GOAL OF THE EXERCISE: Set down, exactly as written, the line containing "yellow house: 4 -> 1" and all the lines that follow it to the end of the entries below, omitting every picture.

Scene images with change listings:
++++++++++

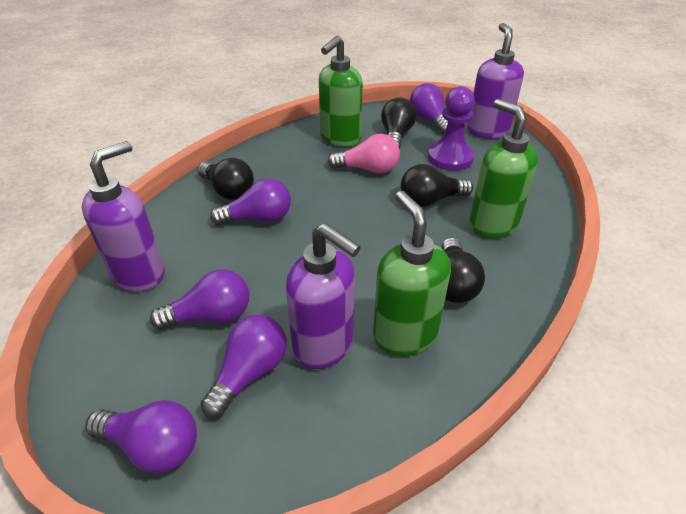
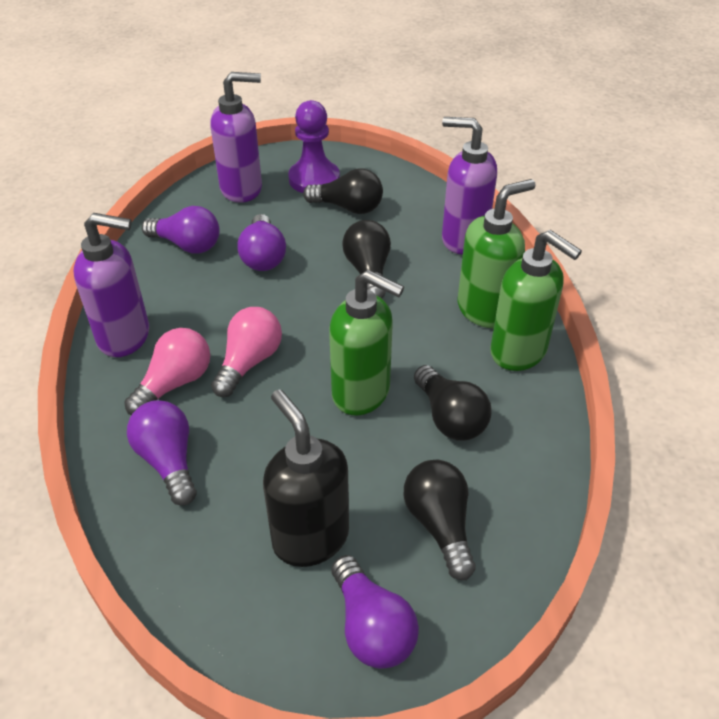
black soap dispenser: 0 -> 1
pink light bulb: 1 -> 2
purple light bulb: 5 -> 4

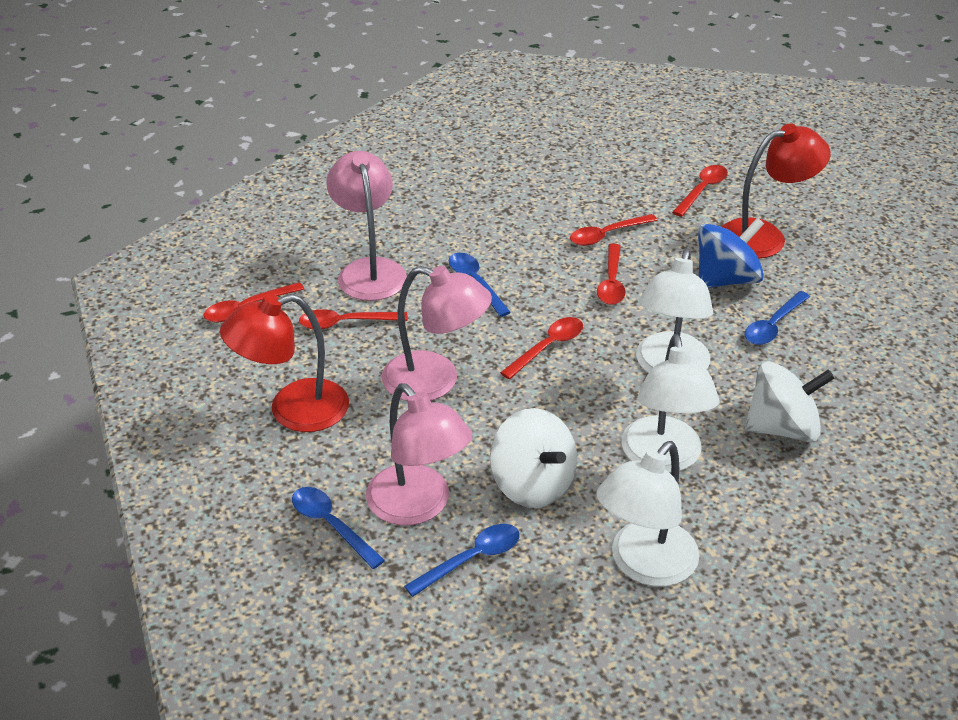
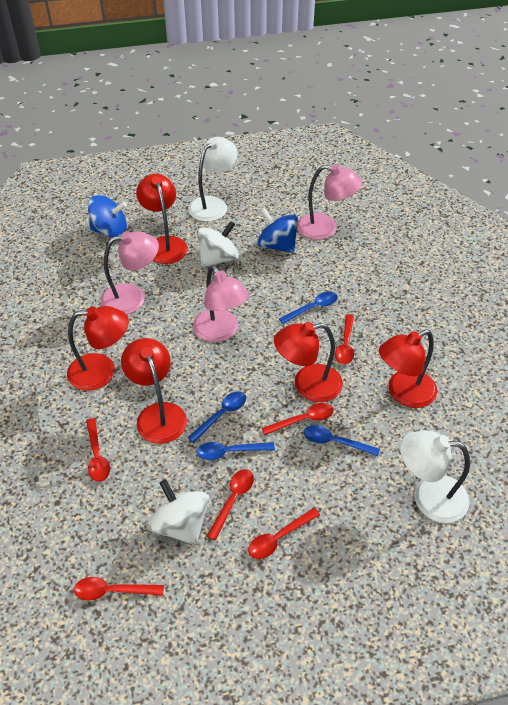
blue spinning top: 1 -> 2
red lamp: 2 -> 5
white lamp: 3 -> 2

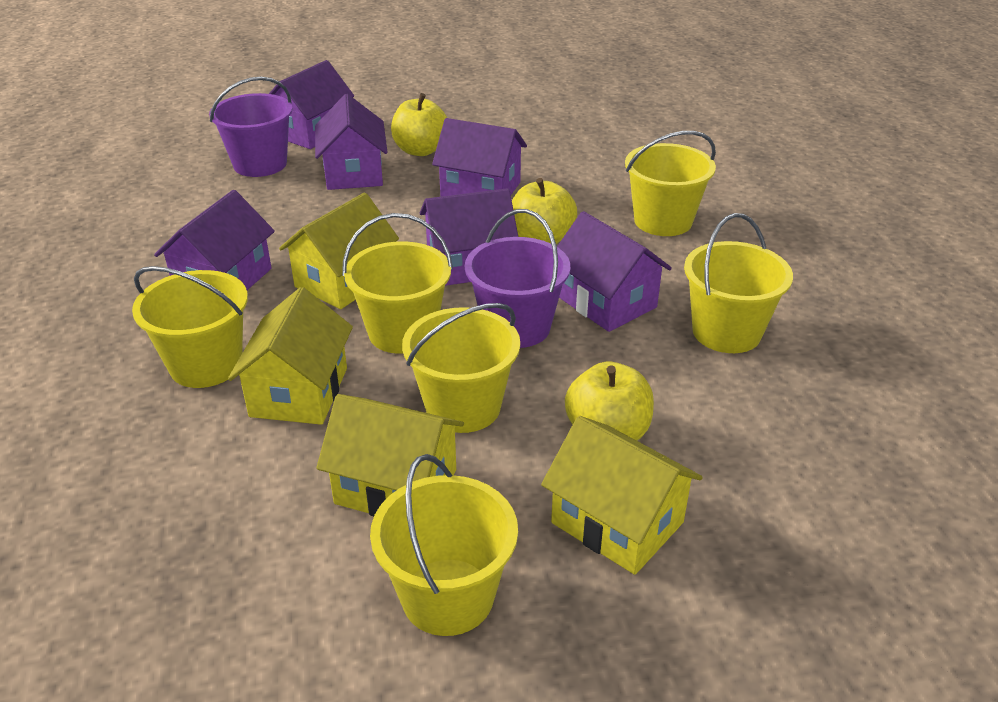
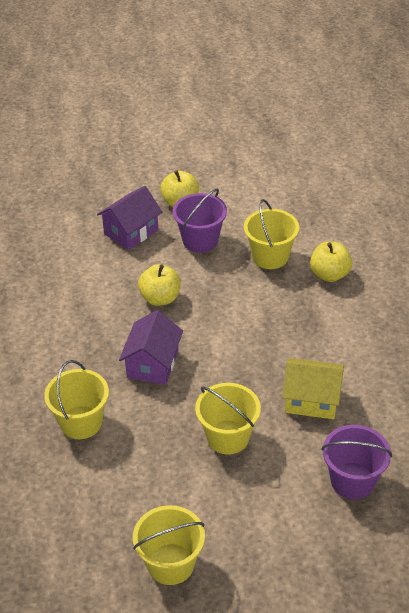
purple house: 6 -> 2
yellow bucket: 6 -> 4
yellow house: 4 -> 1

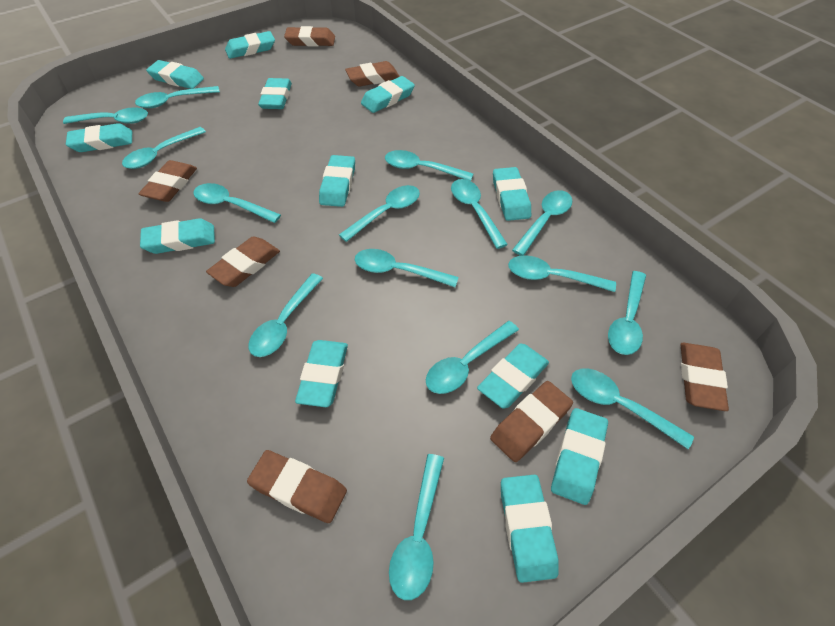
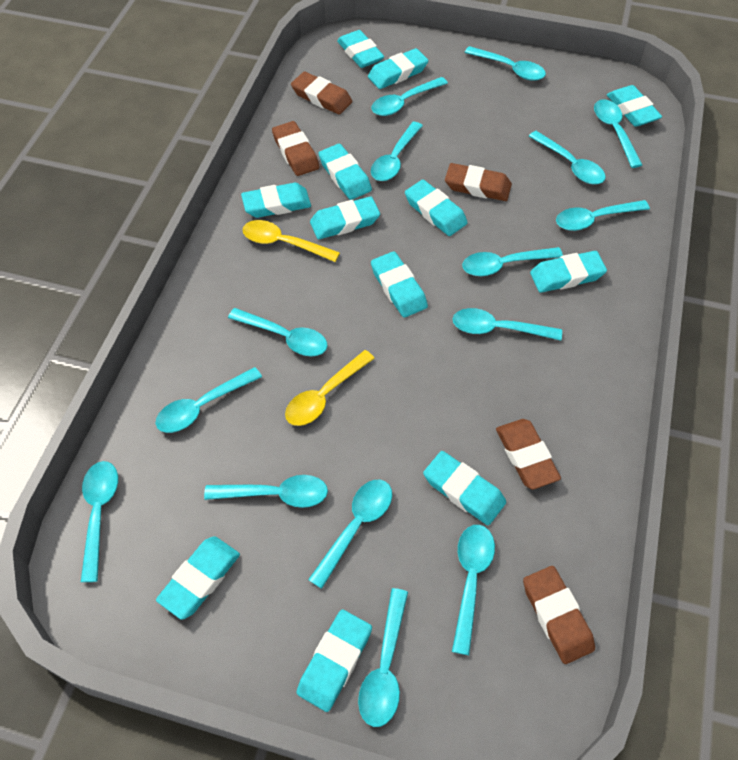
brown eraser: 7 -> 5
yellow spoon: 0 -> 2

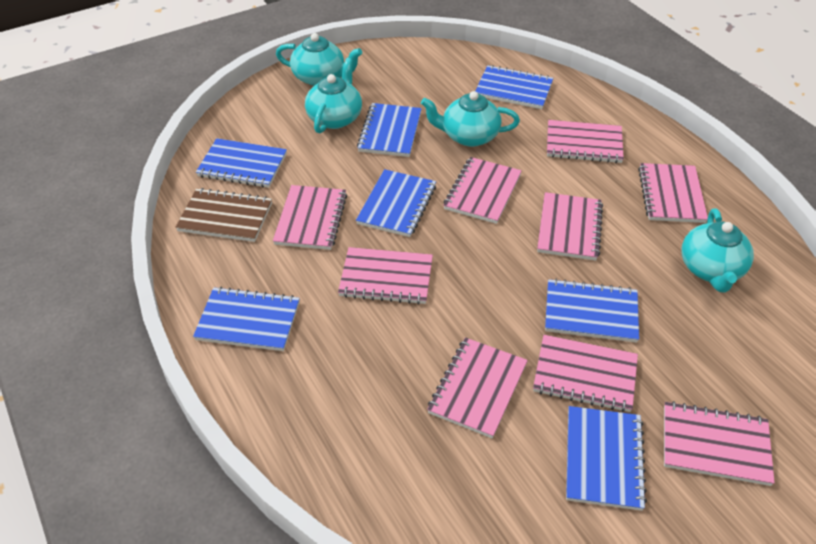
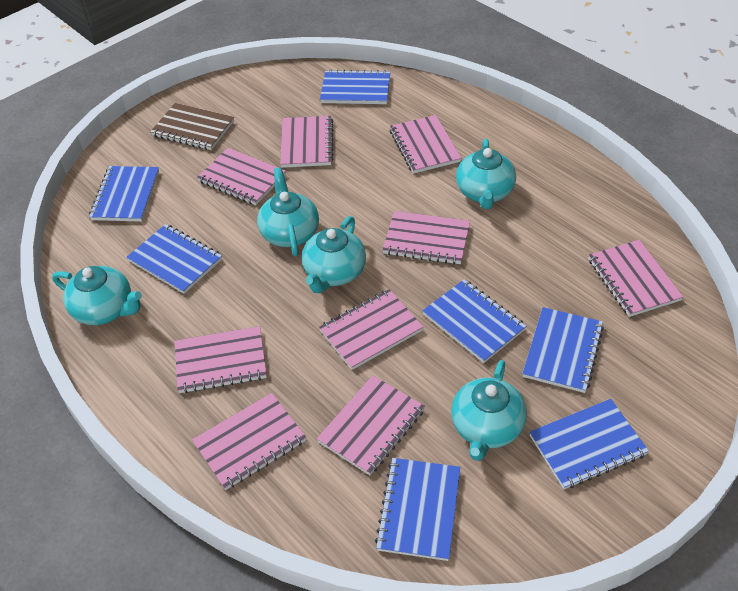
turquoise teapot: 4 -> 5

++++++++++

RESULT OF THIS EXERCISE:
yellow house: 4 -> 1

brown eraser: 7 -> 5
yellow spoon: 0 -> 2

turquoise teapot: 4 -> 5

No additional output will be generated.